**PROBLEM DESCRIPTION**
A word-for-word copy of the lines from the one holding "IC3 pin DIS: N9 -> N6" through the final line of the records below is the only output asked for.

**DATASET RECORDS**

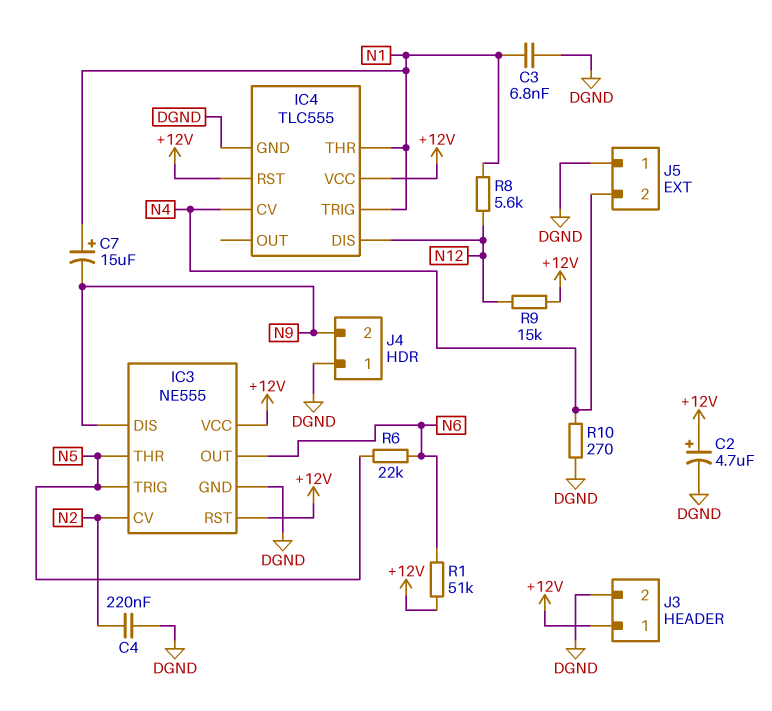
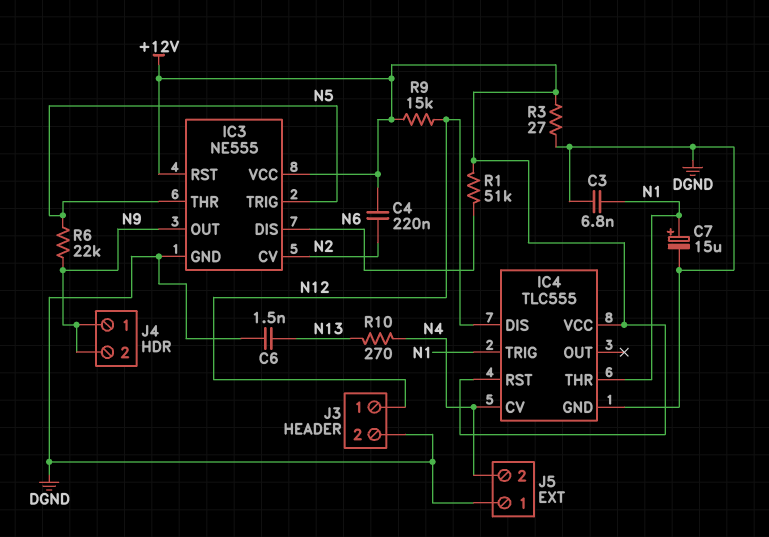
C2: 4.7uF (plus +12V, minus DGND) -> none
C4: 220nF (DGND, N2) -> 220nF (+12V, N2)
C6: none -> 1.5nF (DGND, N13)
C7: 15uF (plus N1, minus N9) -> 15uF (plus N1, minus DGND)
IC3 pin DIS: N9 -> N6
IC3 pin OUT: N6 -> N9
J3 pin 1: +12V -> N12
J4 pin 1: DGND -> N9
R3: none -> 27 (+12V, DGND)
R6: 22k (N5, N6) -> 22k (N5, N9)
R8: 5.6k (N1, N12) -> none
R10: 270 (DGND, N4) -> 270 (N4, N13)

**YOUR SOLUTION**
IC3 pin DIS: N9 -> N6
IC3 pin OUT: N6 -> N9
J3 pin 1: +12V -> N12
J4 pin 1: DGND -> N9
R3: none -> 27 (+12V, DGND)
R6: 22k (N5, N6) -> 22k (N5, N9)
R8: 5.6k (N1, N12) -> none
R10: 270 (DGND, N4) -> 270 (N4, N13)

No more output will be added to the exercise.